====== DATA SECTION

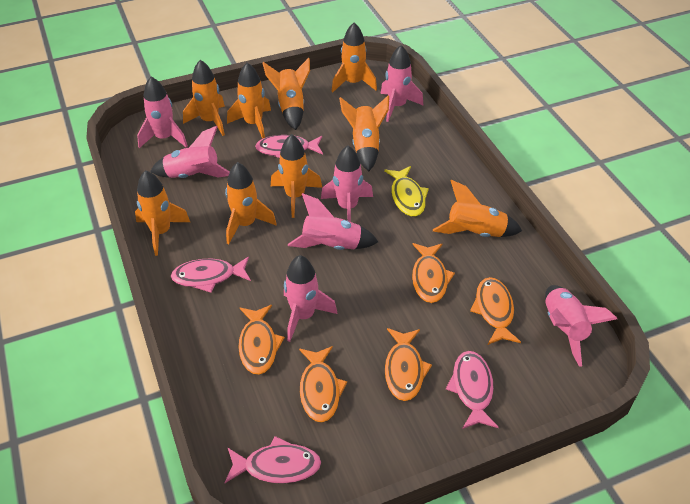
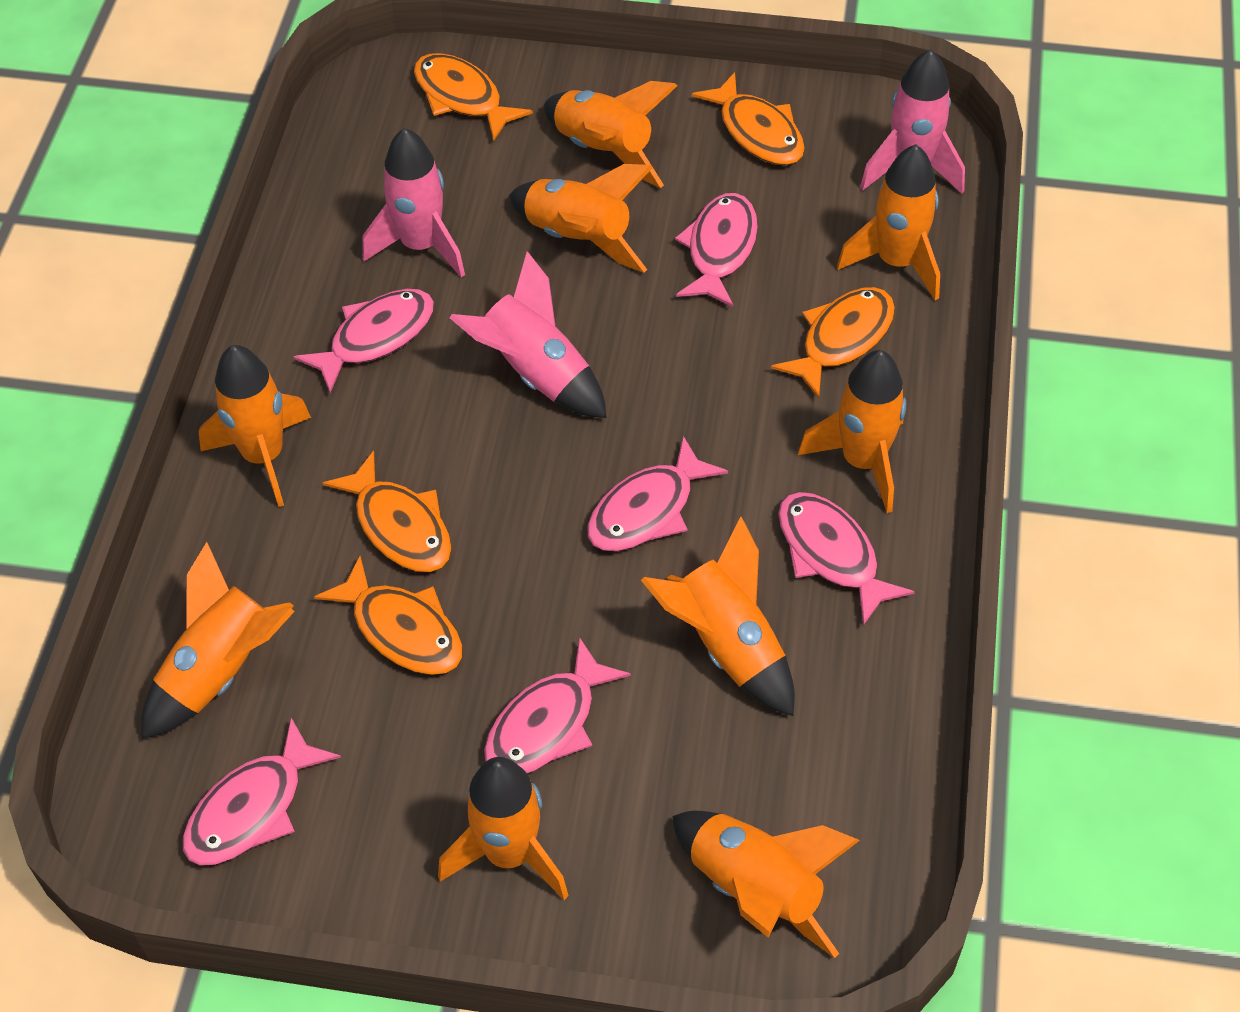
pink fish: 4 -> 6
pink rocket: 7 -> 3
yellow fish: 1 -> 0

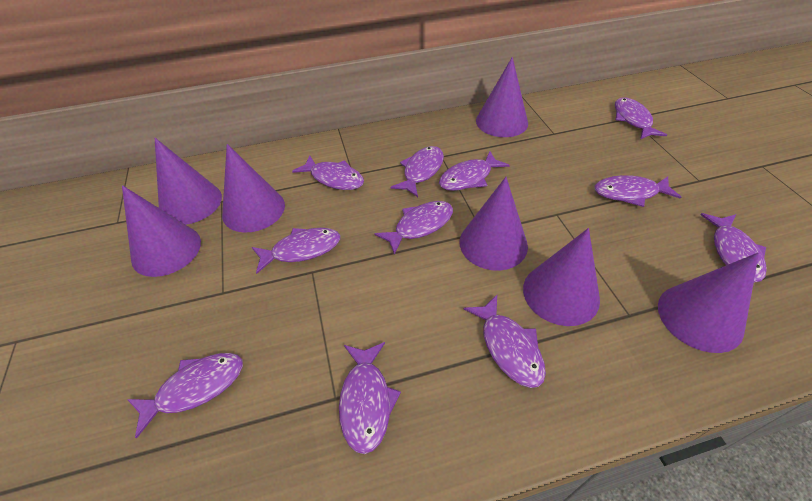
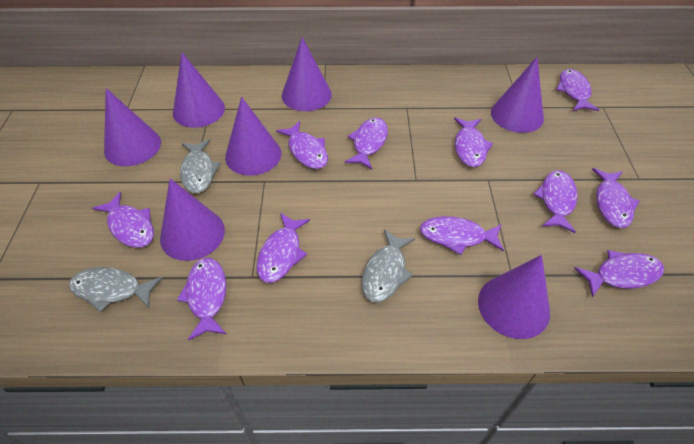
grey fish: 0 -> 3

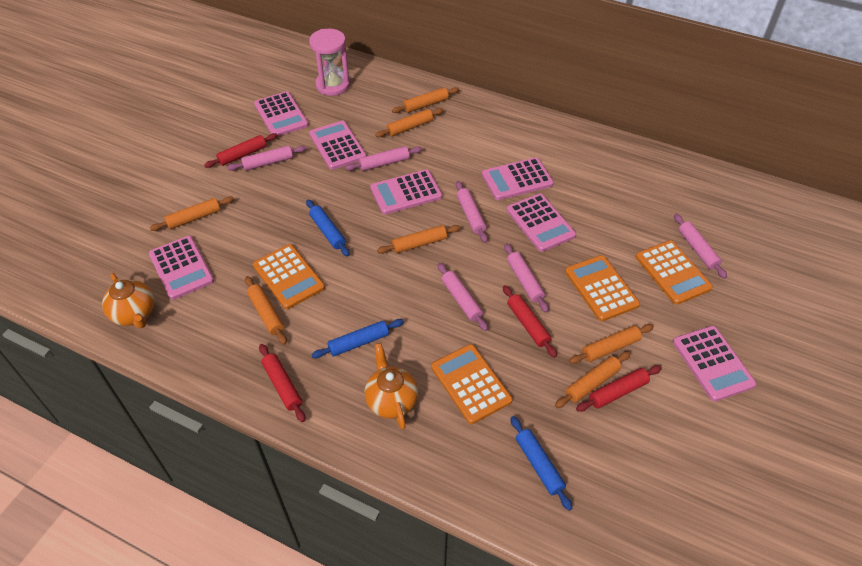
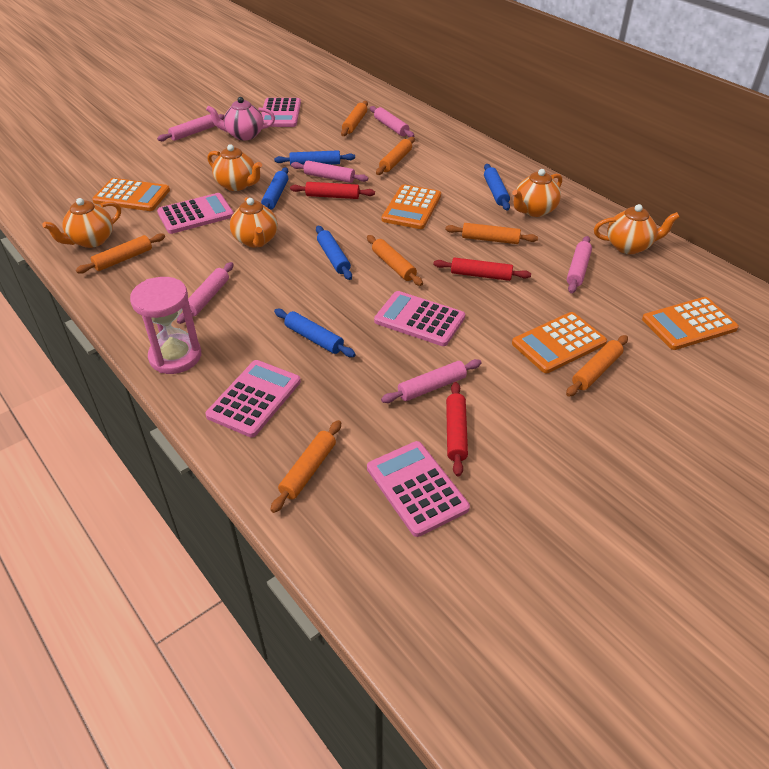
blue rolling pin: 3 -> 5
orange teapot: 2 -> 5
pink calculator: 7 -> 5
pink teapot: 0 -> 1
red rolling pin: 4 -> 3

============

▶ YOUR ASSIGNMENT:
If a line above contains the word "pink", list it.

▶ OUTPUT BELOW:
pink fish: 4 -> 6
pink rocket: 7 -> 3
pink calculator: 7 -> 5
pink teapot: 0 -> 1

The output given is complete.